[[ Input data, beginning ]]

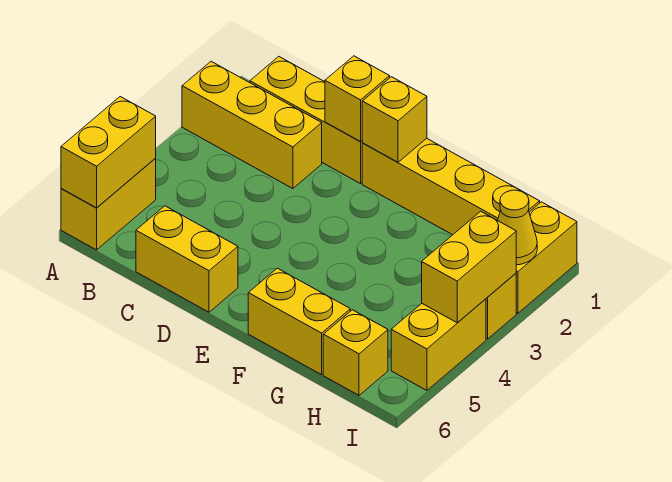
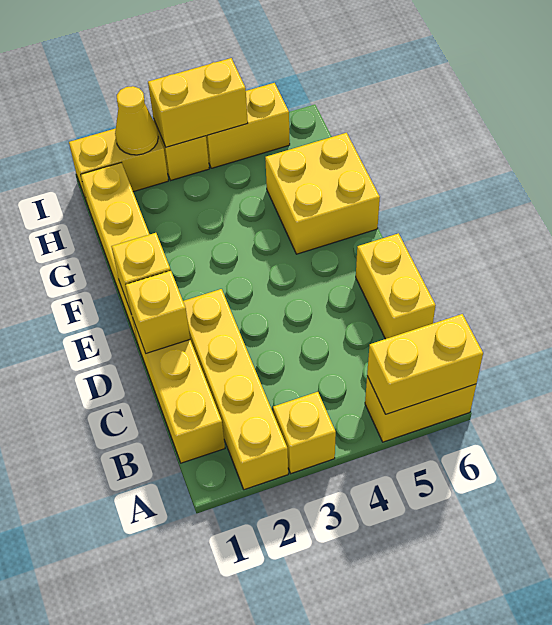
yellow brick A2:C2 level 1 -> yellow brick A2:D2 level 1
yellow brick F6:G6 level 1 -> yellow brick F5:G6 level 1
yellow brick H6 level 1 -> yellow brick A3 level 1

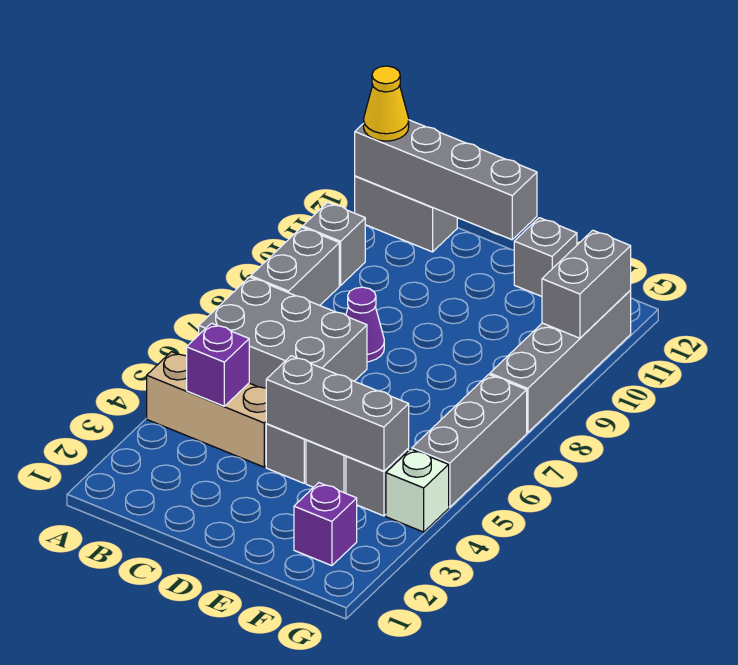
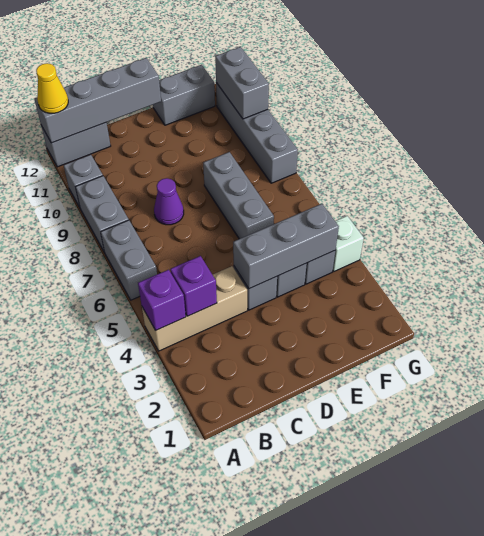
grey brick A6:C7 level 1 -> grey brick A6:A7 level 1
grey brick E12 level 1 -> grey brick E12:F12 level 1
purple brick F2 level 1 -> purple brick A4 level 2
grey brick G5:G7 level 1 -> grey brick E6:E8 level 1

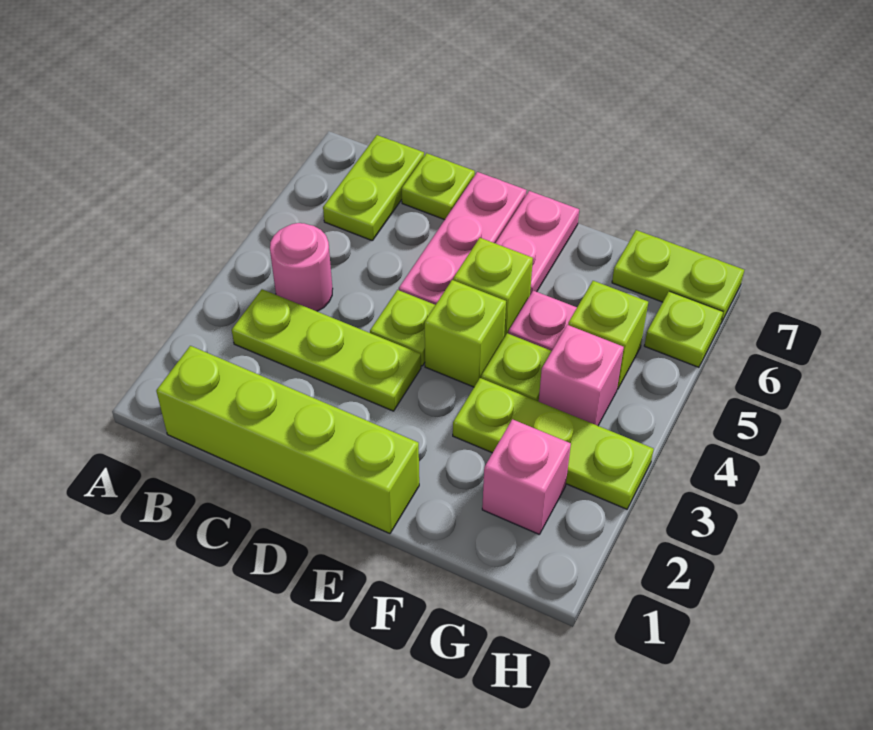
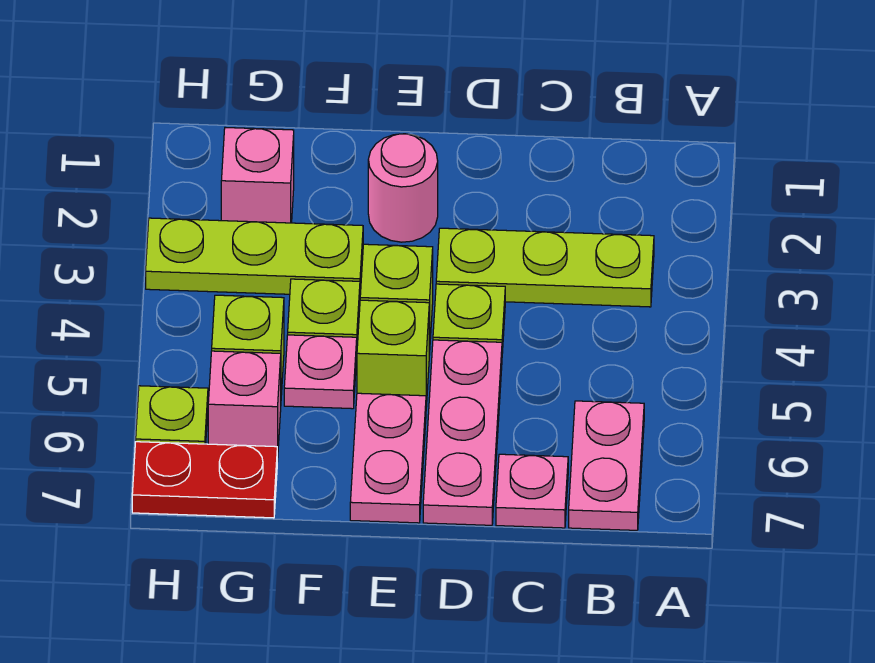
lime brick B1:E1 level 1 -> none
pink round brick B4 level 1 -> pink round brick E2 level 1
lime plate B6:B7 level 1 -> pink plate B6:B7 level 1
lime plate C7 level 1 -> pink plate C7 level 1
pink brick G4 level 1 -> pink brick G6 level 1
lime plate G7:H7 level 1 -> red plate G7:H7 level 1

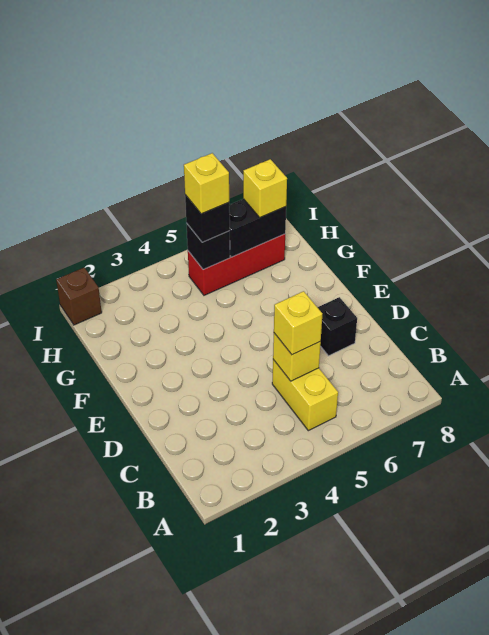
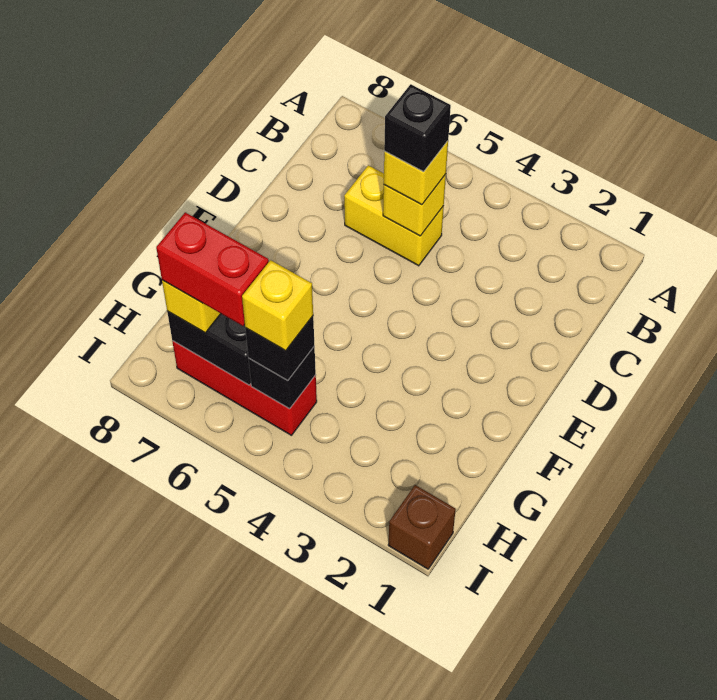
yellow brick B5:C5 level 1 -> yellow brick C5:C6 level 1
black brick D7 level 1 -> black brick C5 level 4
none -> red brick H6:H7 level 4

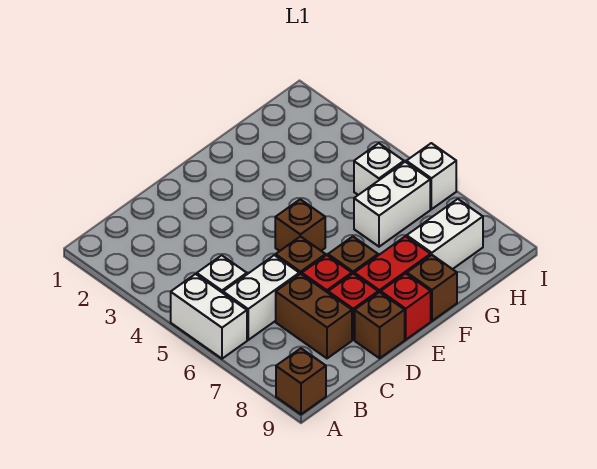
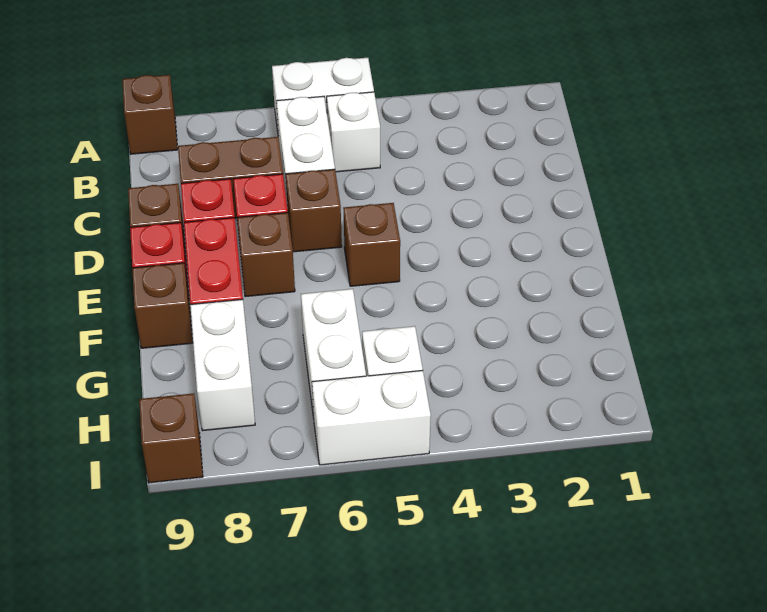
white brick I6 level 1 -> white brick I5:I6 level 1
none -> brown brick I9 level 1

[[ Input data, end ]]

* Instructions to follow *
Only the pictures are to be left out; repeat all other material exactly.

* Your solution *
yellow brick A2:C2 level 1 -> yellow brick A2:D2 level 1
yellow brick F6:G6 level 1 -> yellow brick F5:G6 level 1
yellow brick H6 level 1 -> yellow brick A3 level 1

grey brick A6:C7 level 1 -> grey brick A6:A7 level 1
grey brick E12 level 1 -> grey brick E12:F12 level 1
purple brick F2 level 1 -> purple brick A4 level 2
grey brick G5:G7 level 1 -> grey brick E6:E8 level 1

lime brick B1:E1 level 1 -> none
pink round brick B4 level 1 -> pink round brick E2 level 1
lime plate B6:B7 level 1 -> pink plate B6:B7 level 1
lime plate C7 level 1 -> pink plate C7 level 1
pink brick G4 level 1 -> pink brick G6 level 1
lime plate G7:H7 level 1 -> red plate G7:H7 level 1

yellow brick B5:C5 level 1 -> yellow brick C5:C6 level 1
black brick D7 level 1 -> black brick C5 level 4
none -> red brick H6:H7 level 4

white brick I6 level 1 -> white brick I5:I6 level 1
none -> brown brick I9 level 1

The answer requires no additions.